PROVIDED DATA:
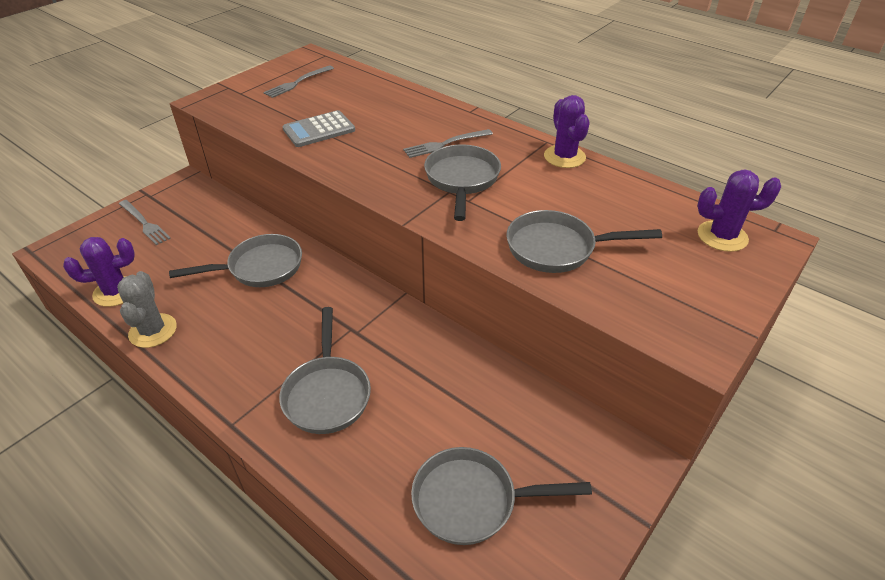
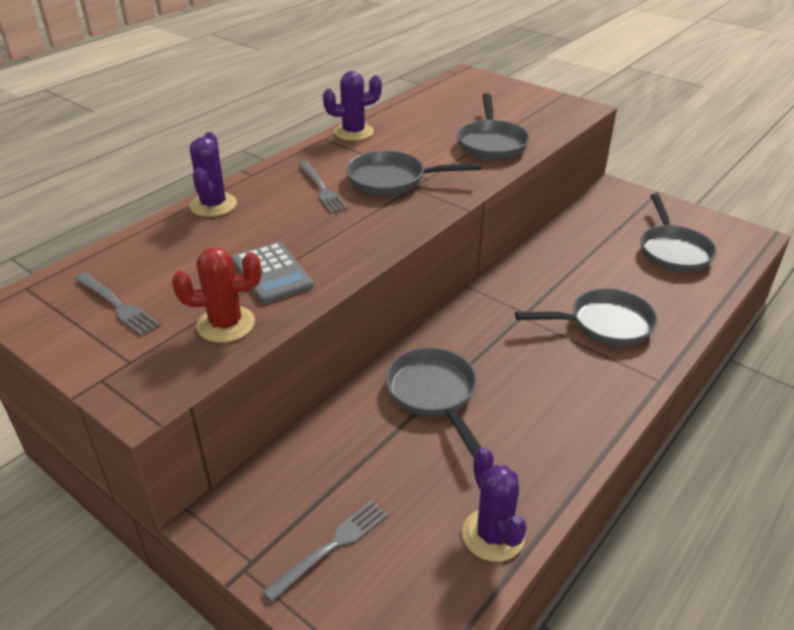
camera: 90 degrees left, 5 degrees down
(153, 331) = (556, 472): grey cactus -> none
(264, 118) = (226, 324): none -> red cactus
(722, 236) = (465, 88): purple cactus -> purple cactus (213, 205)

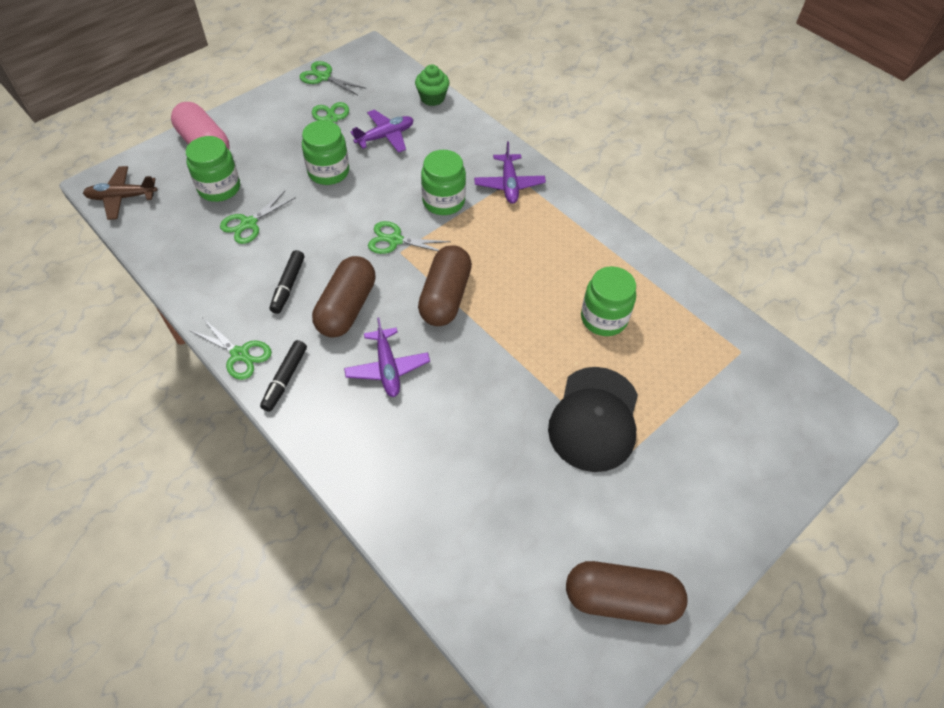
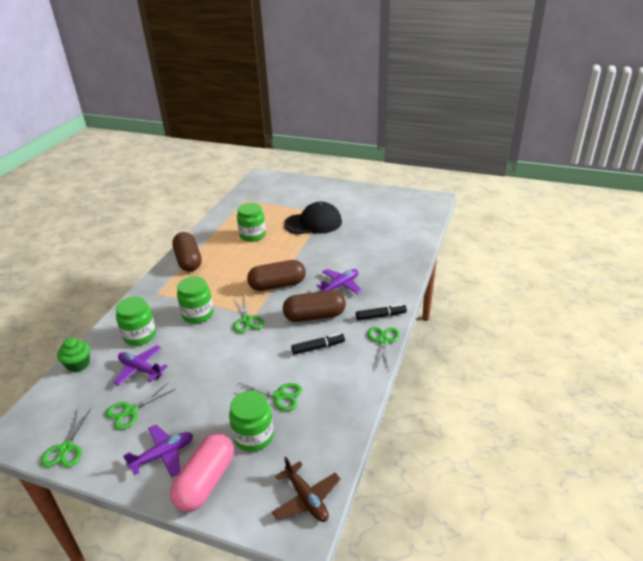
camera: 115 degrees left, 20 degrees down
(328, 172) = (198, 381): green jar -> green jar (140, 335)
(509, 184) = (166, 294): purple plane -> purple plane (163, 455)
(621, 599) = (385, 199): brown capsule -> brown capsule (188, 260)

EXERCISE DIRECTIONS:
Print the lines from the line with "(264, 118) = (226, 324): none -> red cactus" to the end of the data above. Include both ends, exclude the pictures, and add nothing else.

RESULT OF THIS EXERCISE:
(264, 118) = (226, 324): none -> red cactus
(722, 236) = (465, 88): purple cactus -> purple cactus (213, 205)

camera: 115 degrees left, 20 degrees down
(328, 172) = (198, 381): green jar -> green jar (140, 335)
(509, 184) = (166, 294): purple plane -> purple plane (163, 455)
(621, 599) = (385, 199): brown capsule -> brown capsule (188, 260)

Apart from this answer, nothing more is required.